====== GIVEN ENTRIES ======

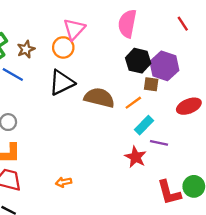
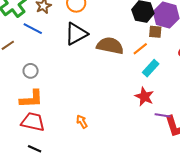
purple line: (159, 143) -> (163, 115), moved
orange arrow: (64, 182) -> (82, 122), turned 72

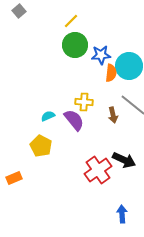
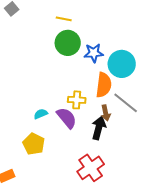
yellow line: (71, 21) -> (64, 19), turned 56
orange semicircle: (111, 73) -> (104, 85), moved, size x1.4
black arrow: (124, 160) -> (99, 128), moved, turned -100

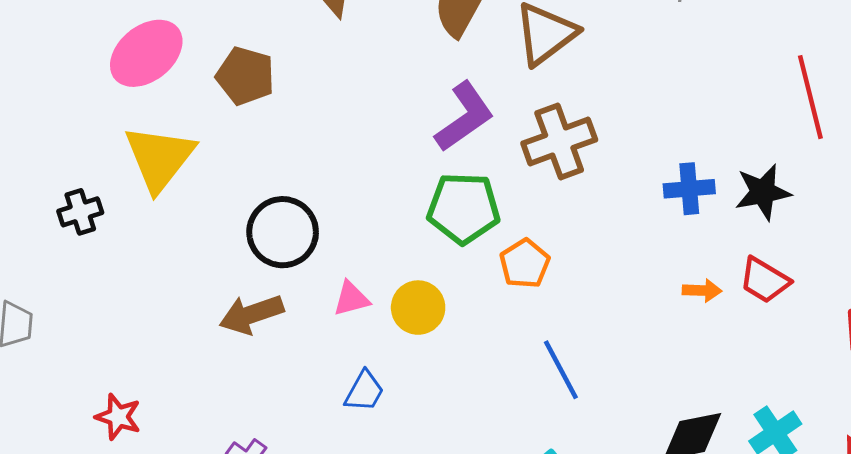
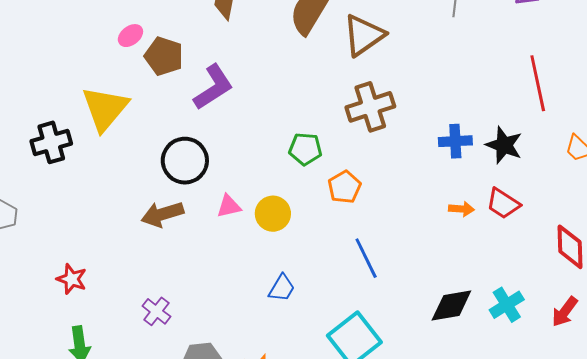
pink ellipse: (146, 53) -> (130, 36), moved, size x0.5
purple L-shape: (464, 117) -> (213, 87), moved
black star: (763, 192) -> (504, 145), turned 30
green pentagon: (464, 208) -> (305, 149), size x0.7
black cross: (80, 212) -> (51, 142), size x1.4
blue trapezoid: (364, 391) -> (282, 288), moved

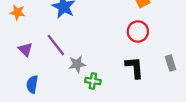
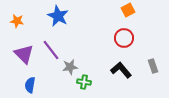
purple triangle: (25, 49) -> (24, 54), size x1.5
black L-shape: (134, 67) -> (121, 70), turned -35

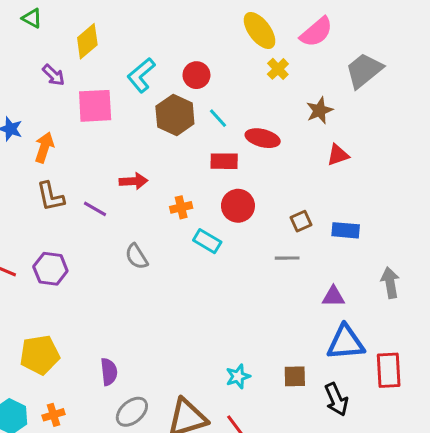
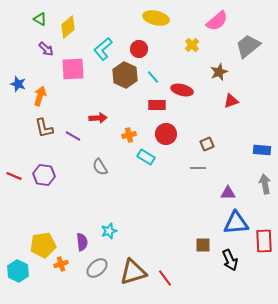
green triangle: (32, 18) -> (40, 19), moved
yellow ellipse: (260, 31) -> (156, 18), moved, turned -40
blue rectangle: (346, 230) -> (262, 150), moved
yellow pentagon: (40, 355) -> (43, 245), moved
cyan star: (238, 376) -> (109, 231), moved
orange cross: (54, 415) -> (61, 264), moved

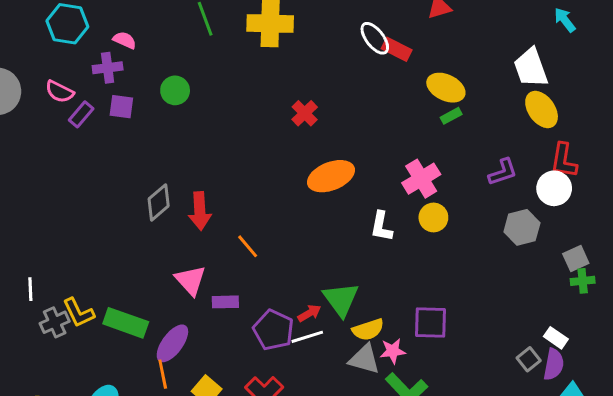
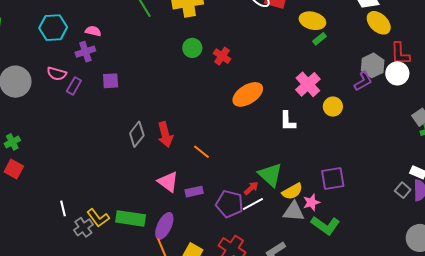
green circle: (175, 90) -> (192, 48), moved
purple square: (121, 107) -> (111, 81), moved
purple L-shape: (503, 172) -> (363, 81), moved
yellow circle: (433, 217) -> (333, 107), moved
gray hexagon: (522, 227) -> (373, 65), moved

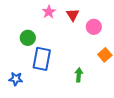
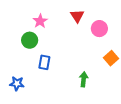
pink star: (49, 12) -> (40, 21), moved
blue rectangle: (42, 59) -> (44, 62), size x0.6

======

- _PROBLEM REQUIREMENTS_:
Go through the lines above and write each one out verbatim, skipping the pictures.

- _SOLUTION TO THE PROBLEM_:
purple line: (159, 143) -> (163, 115), moved
orange arrow: (64, 182) -> (82, 122), turned 72

yellow line: (71, 21) -> (64, 19), turned 56
orange semicircle: (111, 73) -> (104, 85), moved, size x1.4
black arrow: (124, 160) -> (99, 128), moved, turned -100

pink ellipse: (146, 53) -> (130, 36), moved, size x0.5
purple L-shape: (464, 117) -> (213, 87), moved
black star: (763, 192) -> (504, 145), turned 30
green pentagon: (464, 208) -> (305, 149), size x0.7
black cross: (80, 212) -> (51, 142), size x1.4
blue trapezoid: (364, 391) -> (282, 288), moved

purple triangle: (25, 49) -> (24, 54), size x1.5
black L-shape: (134, 67) -> (121, 70), turned -35

green triangle: (32, 18) -> (40, 19), moved
yellow ellipse: (260, 31) -> (156, 18), moved, turned -40
blue rectangle: (346, 230) -> (262, 150), moved
yellow pentagon: (40, 355) -> (43, 245), moved
cyan star: (238, 376) -> (109, 231), moved
orange cross: (54, 415) -> (61, 264), moved

green circle: (175, 90) -> (192, 48), moved
purple square: (121, 107) -> (111, 81), moved
purple L-shape: (503, 172) -> (363, 81), moved
yellow circle: (433, 217) -> (333, 107), moved
gray hexagon: (522, 227) -> (373, 65), moved

pink star: (49, 12) -> (40, 21), moved
blue rectangle: (42, 59) -> (44, 62), size x0.6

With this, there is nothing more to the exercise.